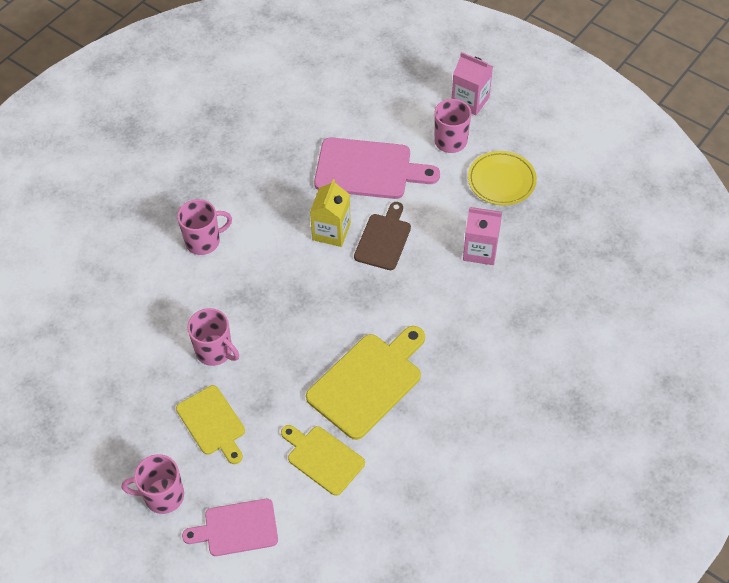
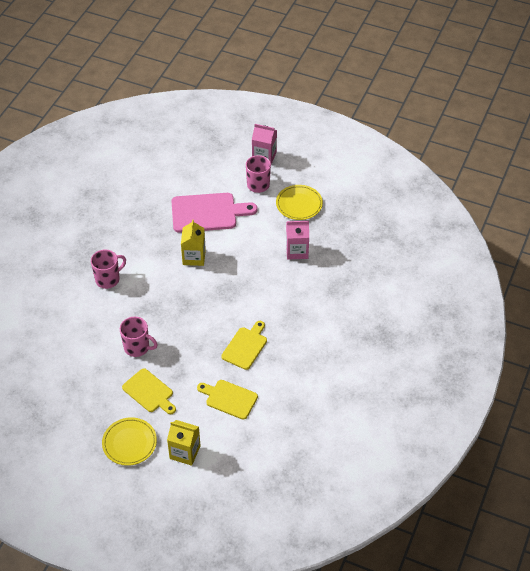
camera: 15 degrees left, 5 degrees down
(163, 496) = (129, 443): pink mug -> yellow plate
(236, 528) = (185, 452): pink cutting board -> yellow carton
(368, 382) = (245, 346): yellow cutting board -> yellow cutting board, size x0.63
(383, 239) = (230, 255): brown cutting board -> none

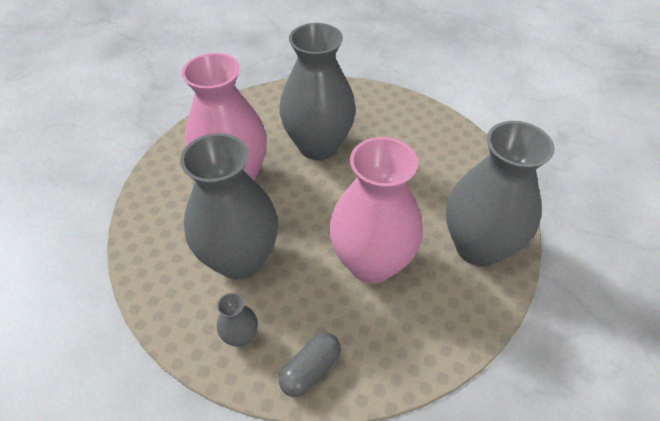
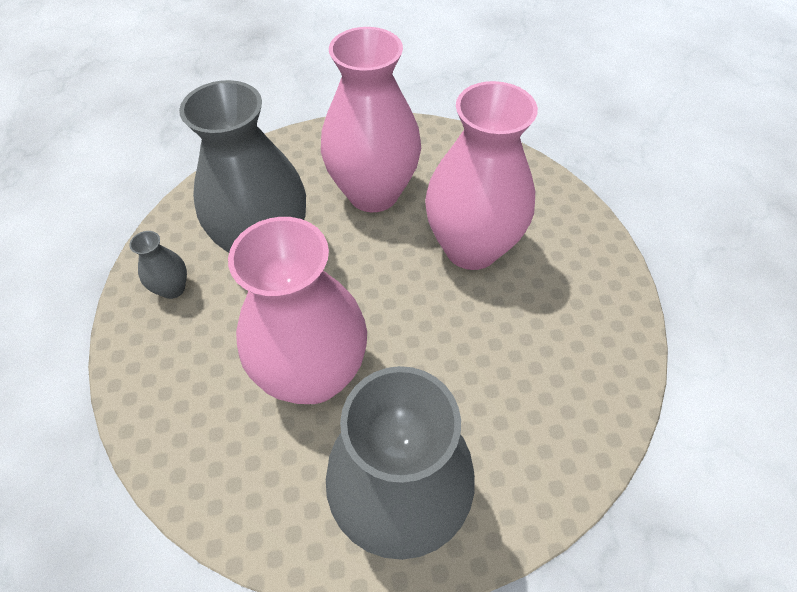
camera: 65 degrees right, 5 degrees up
(310, 370) = (150, 366): grey capsule -> none
(318, 146) = (471, 248): grey vase -> pink vase

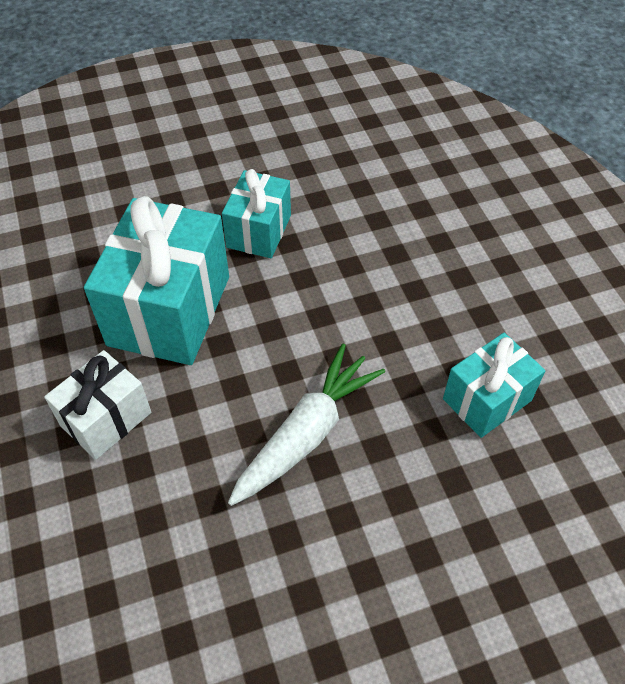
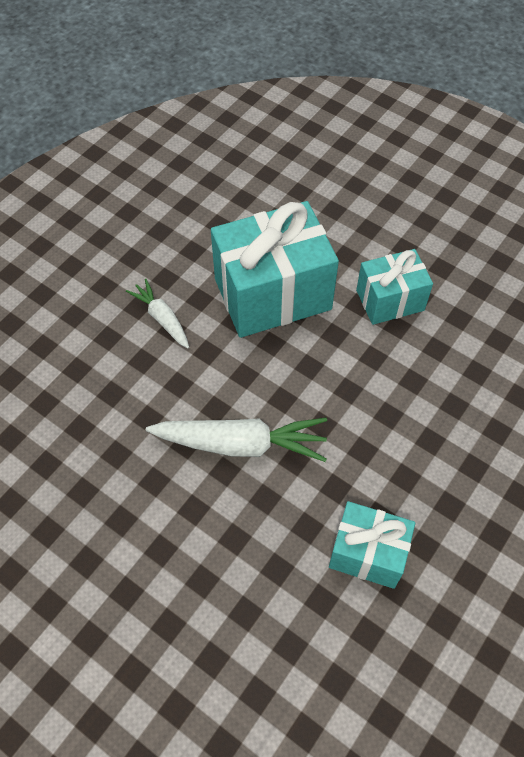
camera: 55 degrees right, 5 degrees up
(106, 419) = (162, 318): white gift -> white carrot

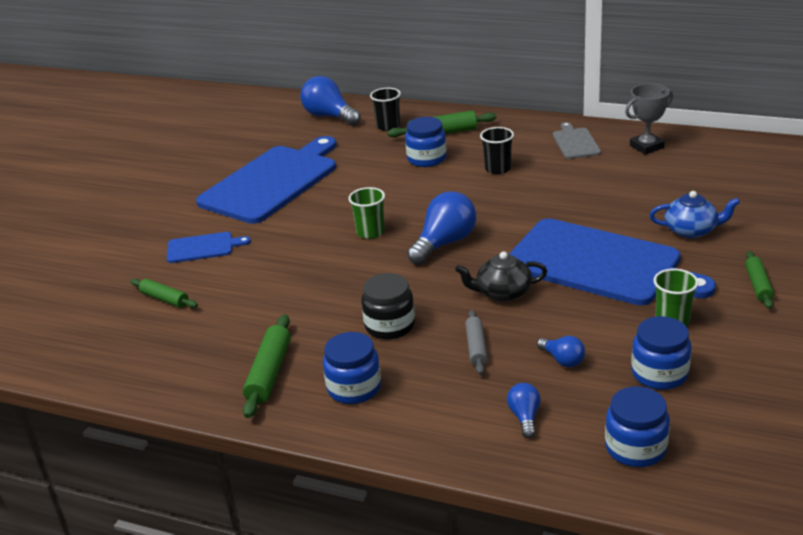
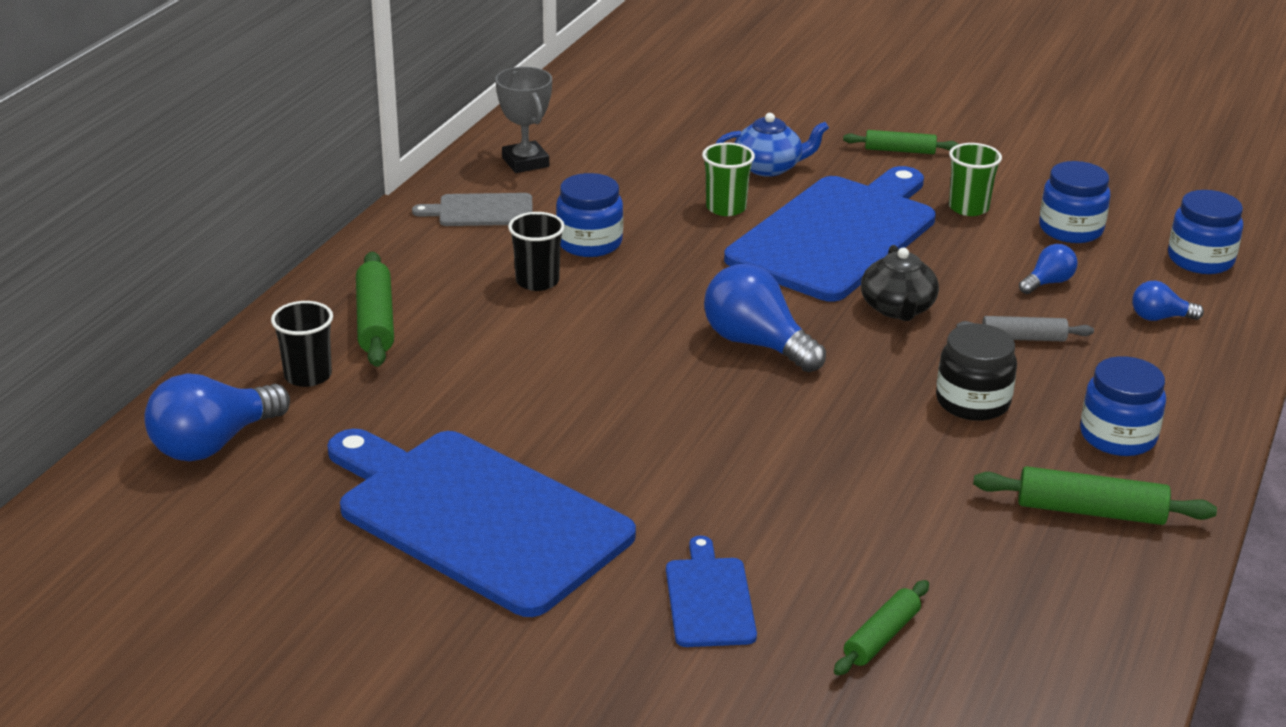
camera: 90 degrees left, 0 degrees up
(370, 232) = (705, 409): green cup -> green cup (726, 208)
(426, 159) = (468, 343): blue jar -> blue jar (589, 243)
(691, 230) = (769, 167): blue teapot -> blue teapot turned 75 degrees clockwise

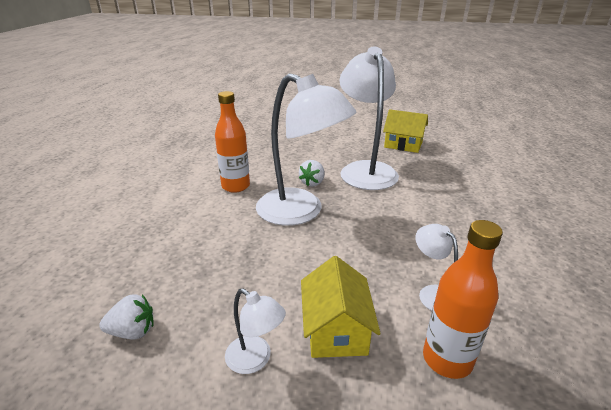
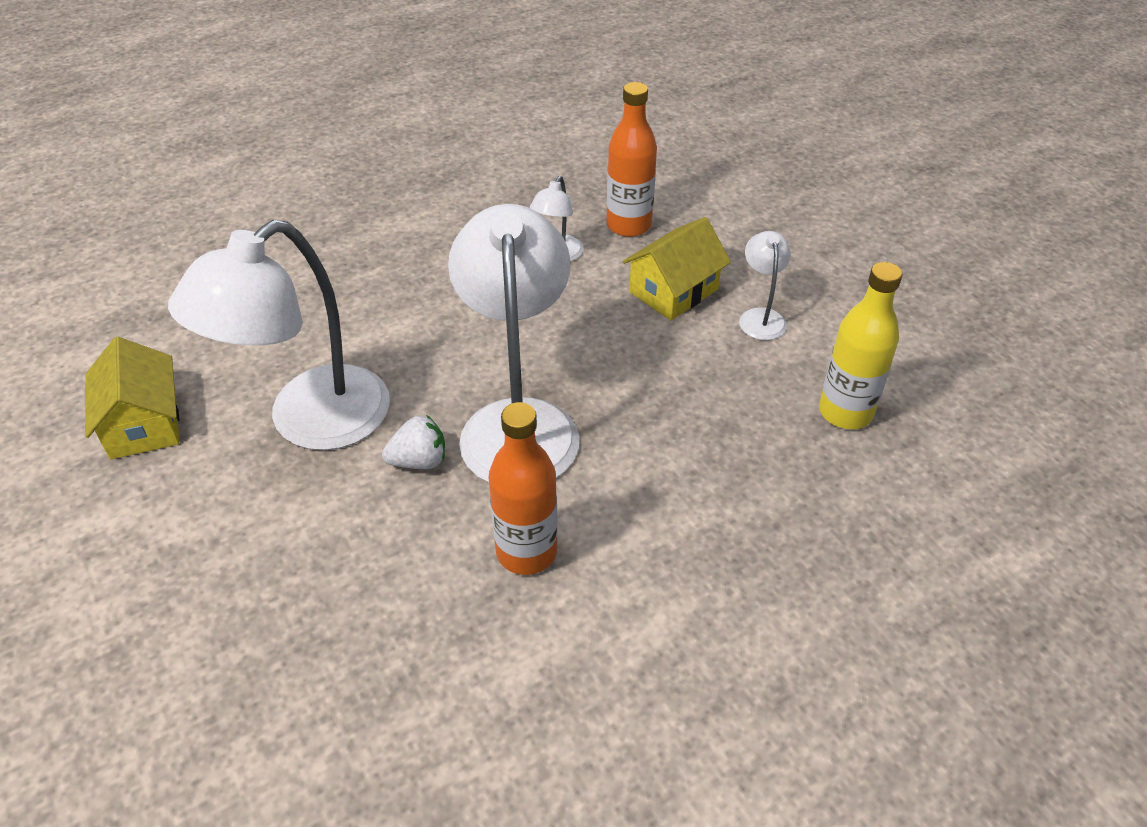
camera: 130 degrees left, 15 degrees up
(133, 331) = (845, 412): white strawberry -> yellow bottle

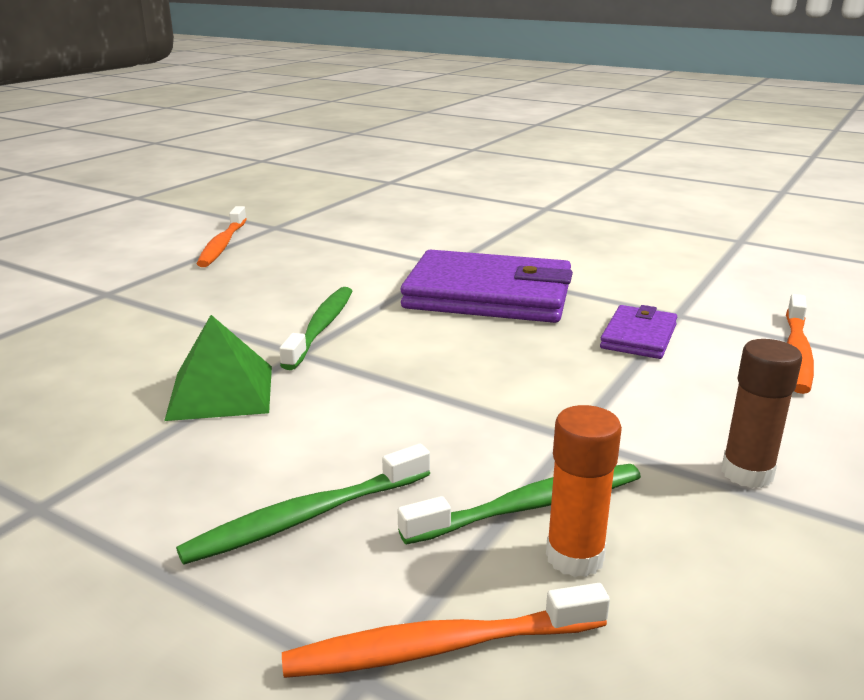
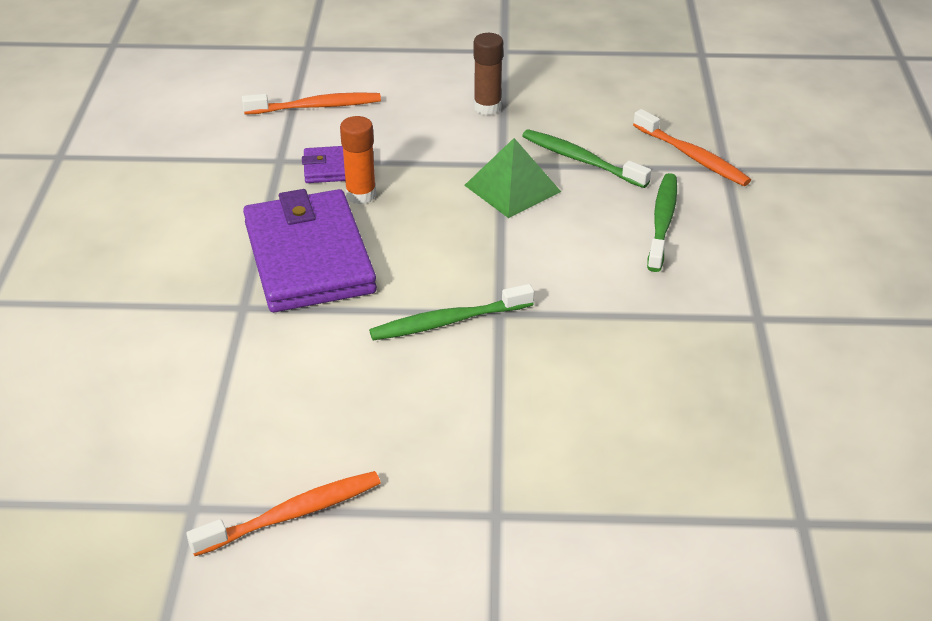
camera: 120 degrees left, 15 degrees up
(221, 392) = (588, 318): green pyramid -> green pyramid (512, 188)
(306, 517) = (662, 222): green toothbrush -> green toothbrush turned 105 degrees counterclockwise
(574, 557) = (605, 139): orange glue stick -> orange glue stick (361, 195)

····················

Give every record again exactly, apart from the pictures, which stay out.

camera: 15 degrees left, 5 degrees down
(163, 496) = (129, 443): pink mug -> yellow plate
(236, 528) = (185, 452): pink cutting board -> yellow carton
(368, 382) = (245, 346): yellow cutting board -> yellow cutting board, size x0.63
(383, 239) = (230, 255): brown cutting board -> none

camera: 65 degrees right, 5 degrees up
(310, 370) = (150, 366): grey capsule -> none
(318, 146) = (471, 248): grey vase -> pink vase

camera: 55 degrees right, 5 degrees up
(106, 419) = (162, 318): white gift -> white carrot

camera: 90 degrees left, 0 degrees up
(370, 232) = (705, 409): green cup -> green cup (726, 208)
(426, 159) = (468, 343): blue jar -> blue jar (589, 243)
(691, 230) = (769, 167): blue teapot -> blue teapot turned 75 degrees clockwise

camera: 130 degrees left, 15 degrees up
(133, 331) = (845, 412): white strawberry -> yellow bottle

camera: 120 degrees left, 15 degrees up
(221, 392) = (588, 318): green pyramid -> green pyramid (512, 188)
(306, 517) = (662, 222): green toothbrush -> green toothbrush turned 105 degrees counterclockwise
(574, 557) = (605, 139): orange glue stick -> orange glue stick (361, 195)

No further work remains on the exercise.